[Change detection outputs]
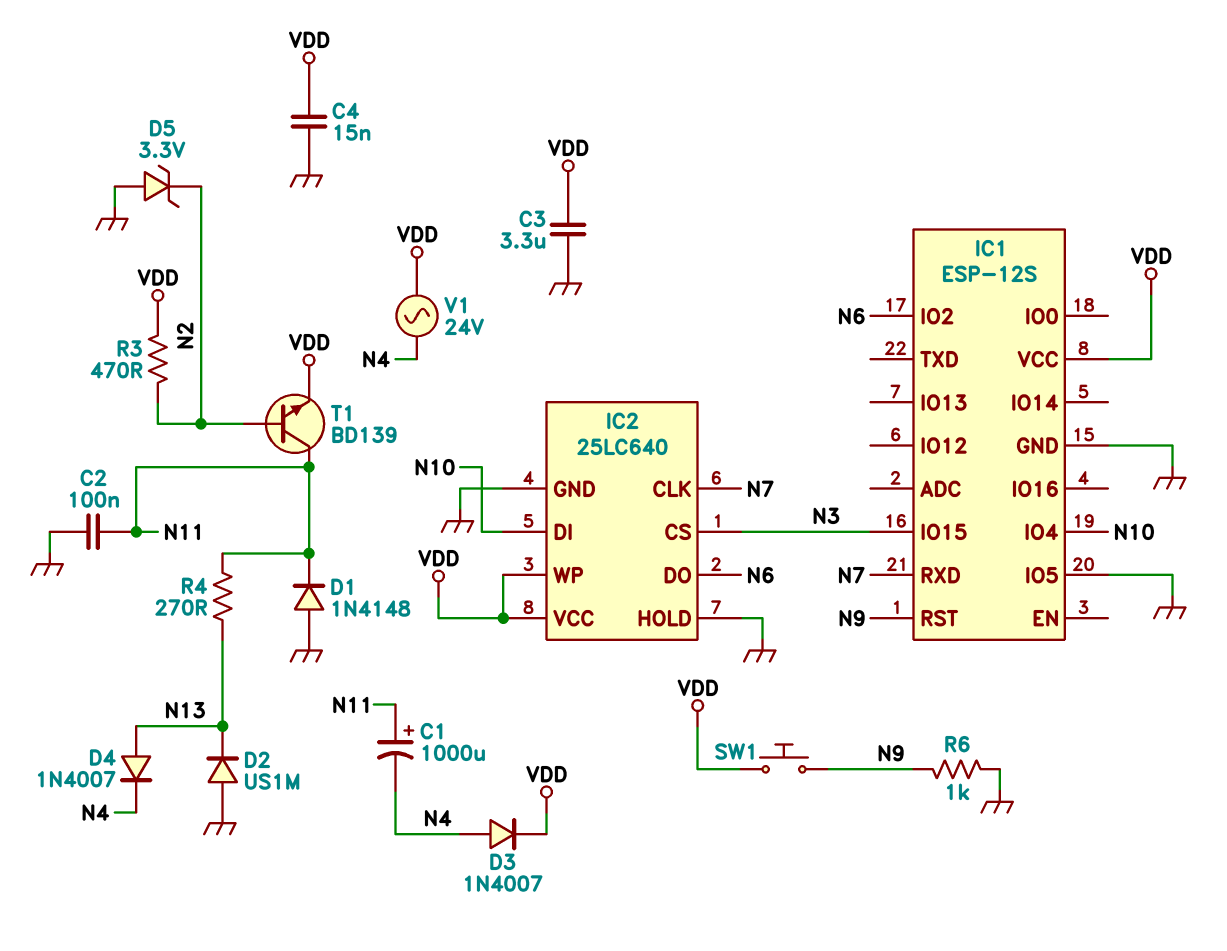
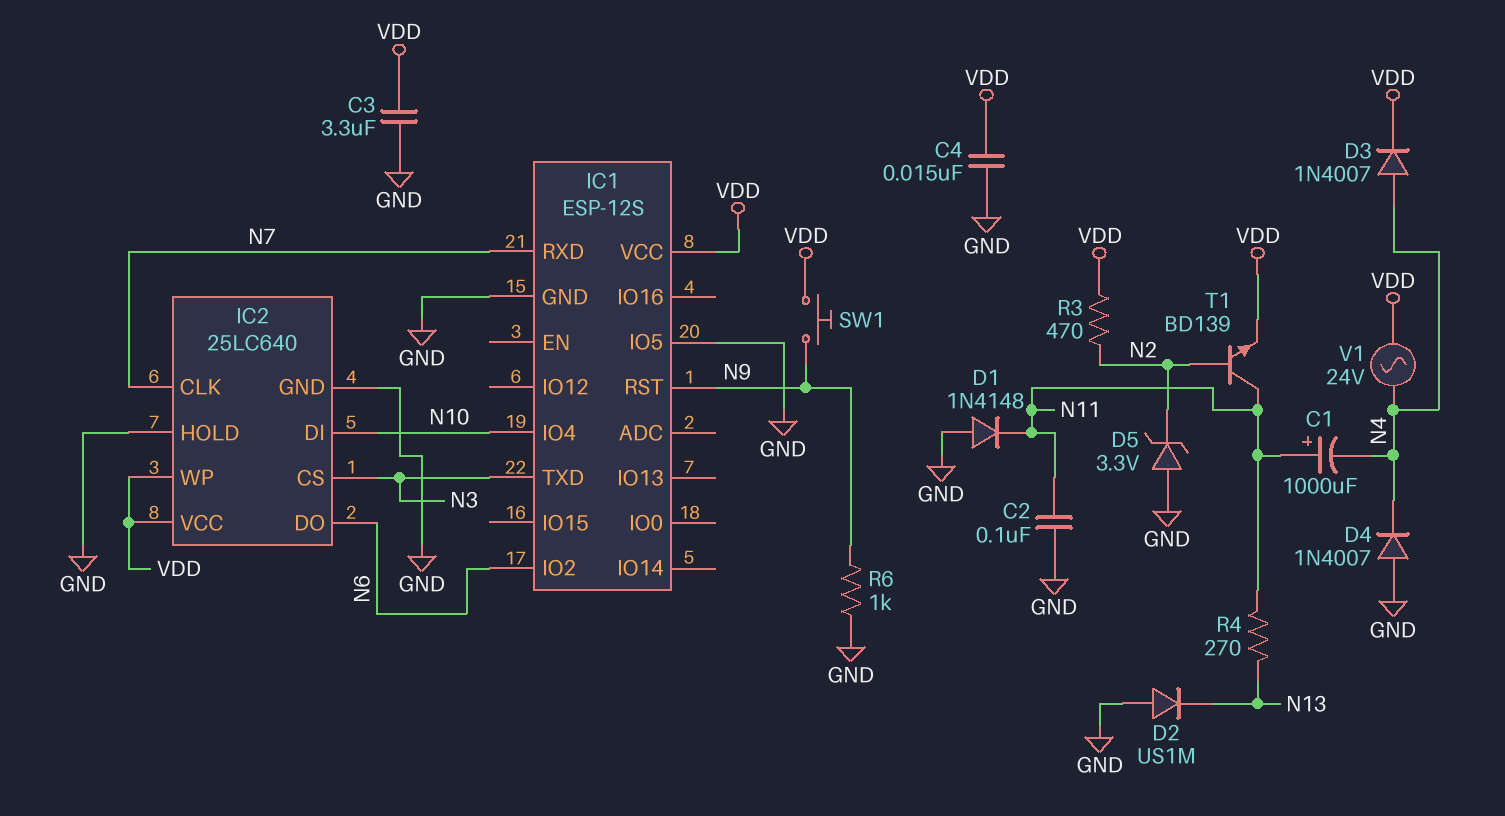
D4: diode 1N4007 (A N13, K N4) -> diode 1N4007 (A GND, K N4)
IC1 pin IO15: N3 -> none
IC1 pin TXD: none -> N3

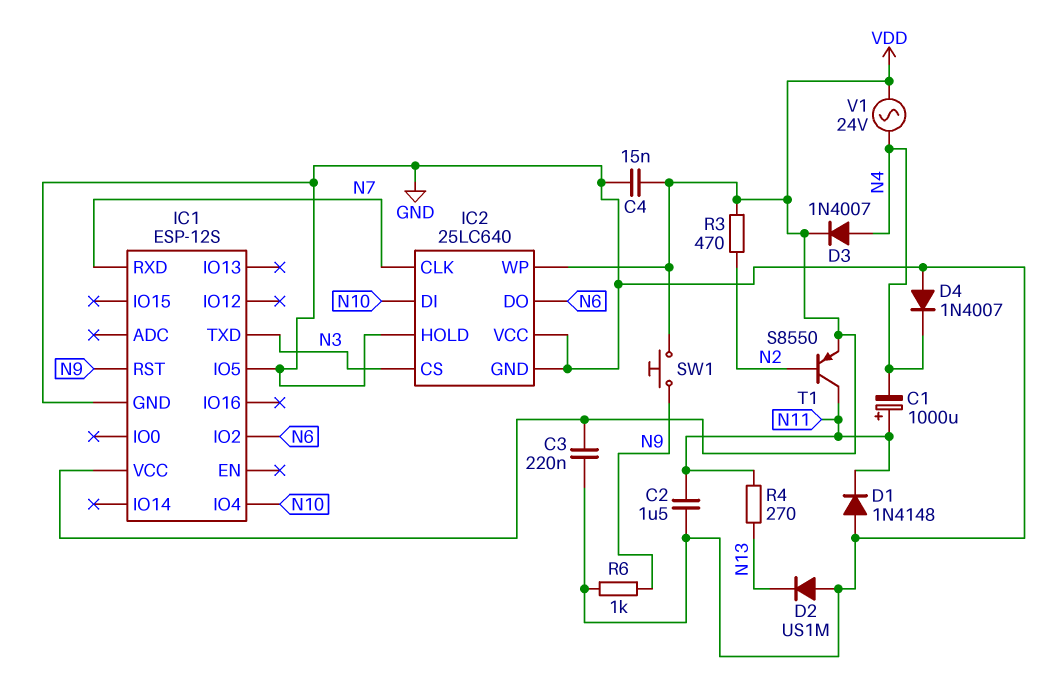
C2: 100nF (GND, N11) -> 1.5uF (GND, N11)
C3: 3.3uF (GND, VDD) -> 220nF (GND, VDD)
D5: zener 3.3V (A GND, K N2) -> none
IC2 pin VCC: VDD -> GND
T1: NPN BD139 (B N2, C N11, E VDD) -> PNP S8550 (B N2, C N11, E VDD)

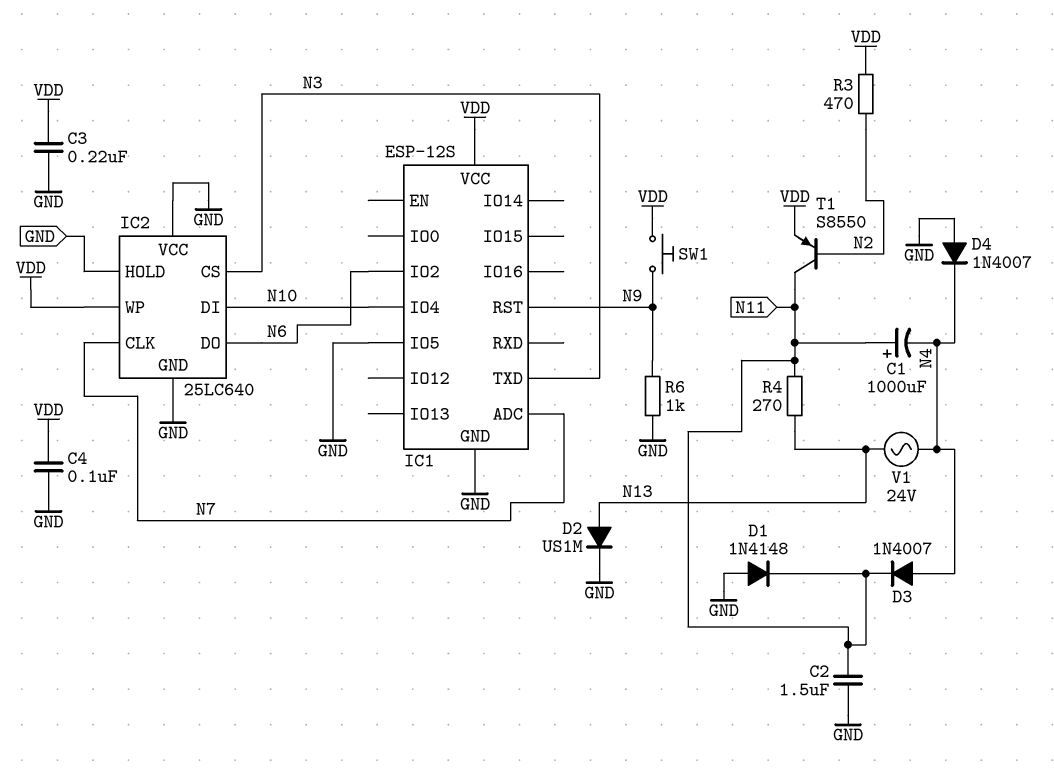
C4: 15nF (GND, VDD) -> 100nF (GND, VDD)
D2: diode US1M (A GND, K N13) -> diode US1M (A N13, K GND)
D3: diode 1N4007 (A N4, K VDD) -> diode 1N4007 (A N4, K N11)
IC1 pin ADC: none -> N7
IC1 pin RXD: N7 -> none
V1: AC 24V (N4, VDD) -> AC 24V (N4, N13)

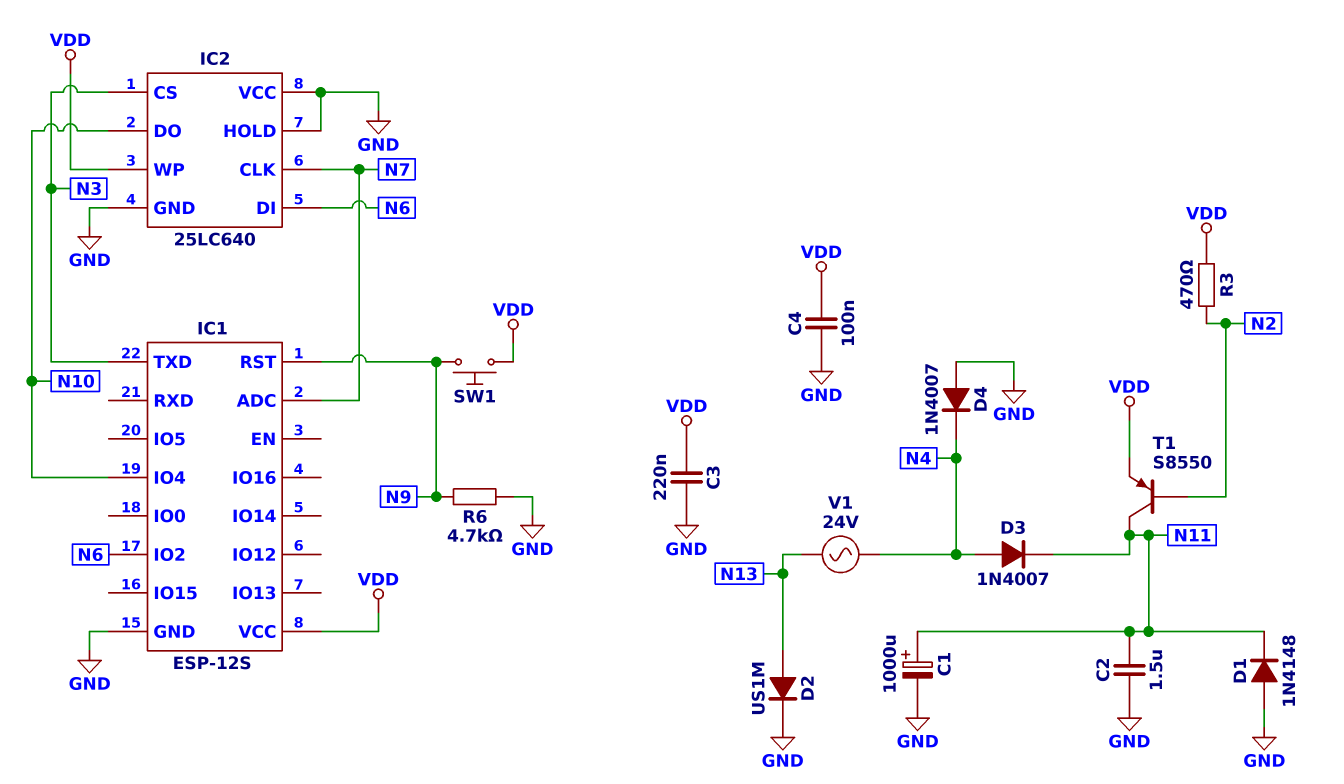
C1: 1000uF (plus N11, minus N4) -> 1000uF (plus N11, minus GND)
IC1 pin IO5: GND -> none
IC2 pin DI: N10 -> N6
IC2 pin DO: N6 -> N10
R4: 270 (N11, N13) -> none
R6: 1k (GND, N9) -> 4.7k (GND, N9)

==

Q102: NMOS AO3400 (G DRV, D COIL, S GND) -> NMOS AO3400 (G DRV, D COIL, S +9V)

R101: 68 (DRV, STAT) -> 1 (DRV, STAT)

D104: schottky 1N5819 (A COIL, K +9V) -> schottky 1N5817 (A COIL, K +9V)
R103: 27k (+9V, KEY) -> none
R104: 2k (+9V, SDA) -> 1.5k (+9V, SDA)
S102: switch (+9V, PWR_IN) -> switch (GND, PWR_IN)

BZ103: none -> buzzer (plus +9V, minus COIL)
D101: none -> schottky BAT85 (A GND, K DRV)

Exercise requirements: If a picture sits between the line containing "D4: diode 1N4007" and the line containing "D2: diode US1M", leave it out, and return the lines of that range above exactly, both ends included.

Response:
D4: diode 1N4007 (A N13, K N4) -> diode 1N4007 (A GND, K N4)
IC1 pin IO15: N3 -> none
IC1 pin TXD: none -> N3

C2: 100nF (GND, N11) -> 1.5uF (GND, N11)
C3: 3.3uF (GND, VDD) -> 220nF (GND, VDD)
D5: zener 3.3V (A GND, K N2) -> none
IC2 pin VCC: VDD -> GND
T1: NPN BD139 (B N2, C N11, E VDD) -> PNP S8550 (B N2, C N11, E VDD)

C4: 15nF (GND, VDD) -> 100nF (GND, VDD)
D2: diode US1M (A GND, K N13) -> diode US1M (A N13, K GND)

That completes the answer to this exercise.